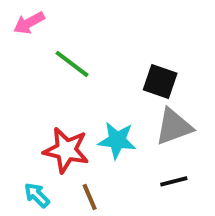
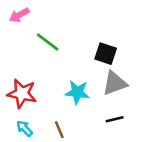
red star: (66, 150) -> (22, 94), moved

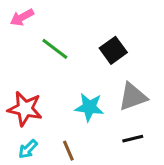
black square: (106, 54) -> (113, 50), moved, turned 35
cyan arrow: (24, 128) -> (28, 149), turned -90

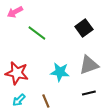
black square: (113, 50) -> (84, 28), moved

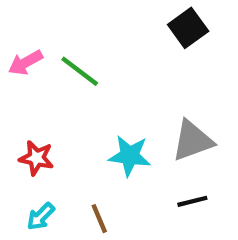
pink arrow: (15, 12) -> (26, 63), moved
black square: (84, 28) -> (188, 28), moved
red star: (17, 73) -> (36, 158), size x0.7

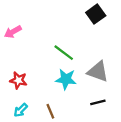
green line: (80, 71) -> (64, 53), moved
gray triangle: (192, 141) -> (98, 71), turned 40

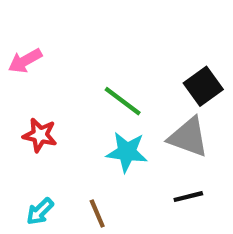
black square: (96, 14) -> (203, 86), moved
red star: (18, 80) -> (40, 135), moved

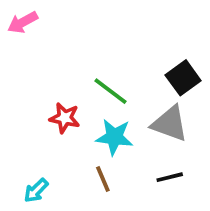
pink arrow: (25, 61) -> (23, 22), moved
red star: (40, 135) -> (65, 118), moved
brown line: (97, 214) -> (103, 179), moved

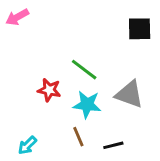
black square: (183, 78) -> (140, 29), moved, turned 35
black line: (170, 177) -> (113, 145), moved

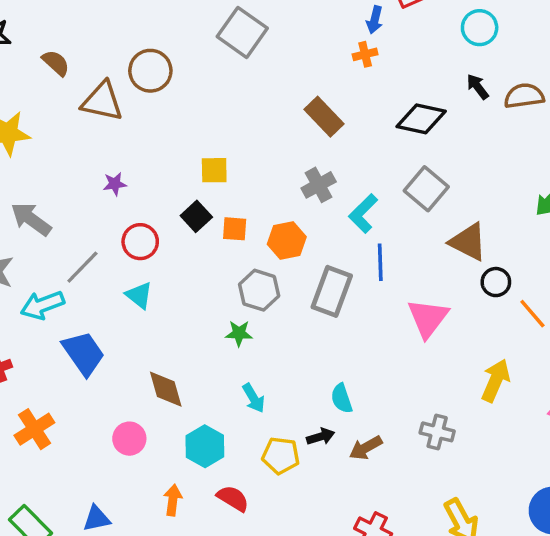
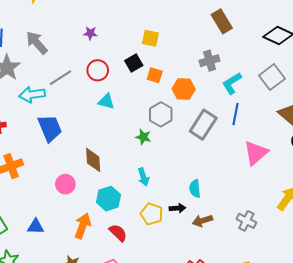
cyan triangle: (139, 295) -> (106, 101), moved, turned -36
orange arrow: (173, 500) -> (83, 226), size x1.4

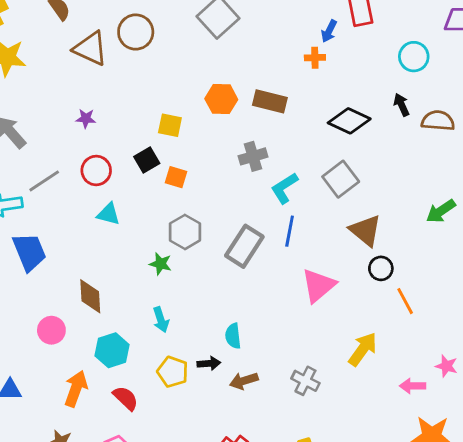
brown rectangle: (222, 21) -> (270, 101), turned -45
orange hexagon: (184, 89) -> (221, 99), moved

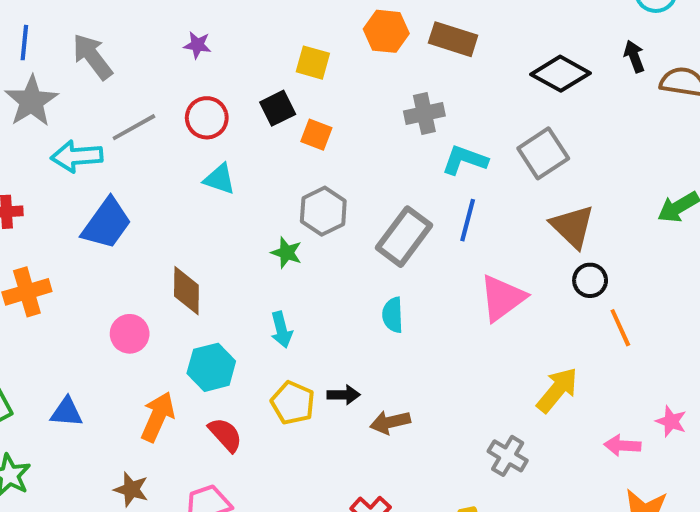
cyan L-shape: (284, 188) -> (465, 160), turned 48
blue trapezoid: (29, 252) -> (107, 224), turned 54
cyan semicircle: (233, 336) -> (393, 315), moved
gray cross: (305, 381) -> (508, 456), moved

───

YOUR GOAL.
Copy out the lines above in full and unaltered, apart from the pictures.

ANSWER SECTION.
red star: (66, 150) -> (22, 94), moved

black square: (106, 54) -> (113, 50), moved, turned 35
cyan arrow: (24, 128) -> (28, 149), turned -90

black square: (113, 50) -> (84, 28), moved

pink arrow: (15, 12) -> (26, 63), moved
black square: (84, 28) -> (188, 28), moved
red star: (17, 73) -> (36, 158), size x0.7

green line: (80, 71) -> (64, 53), moved
gray triangle: (192, 141) -> (98, 71), turned 40

black square: (96, 14) -> (203, 86), moved
red star: (18, 80) -> (40, 135), moved

pink arrow: (25, 61) -> (23, 22), moved
red star: (40, 135) -> (65, 118), moved
brown line: (97, 214) -> (103, 179), moved

black square: (183, 78) -> (140, 29), moved, turned 35
black line: (170, 177) -> (113, 145), moved

cyan triangle: (139, 295) -> (106, 101), moved, turned -36
orange arrow: (173, 500) -> (83, 226), size x1.4

brown rectangle: (222, 21) -> (270, 101), turned -45
orange hexagon: (184, 89) -> (221, 99), moved

cyan L-shape: (284, 188) -> (465, 160), turned 48
blue trapezoid: (29, 252) -> (107, 224), turned 54
cyan semicircle: (233, 336) -> (393, 315), moved
gray cross: (305, 381) -> (508, 456), moved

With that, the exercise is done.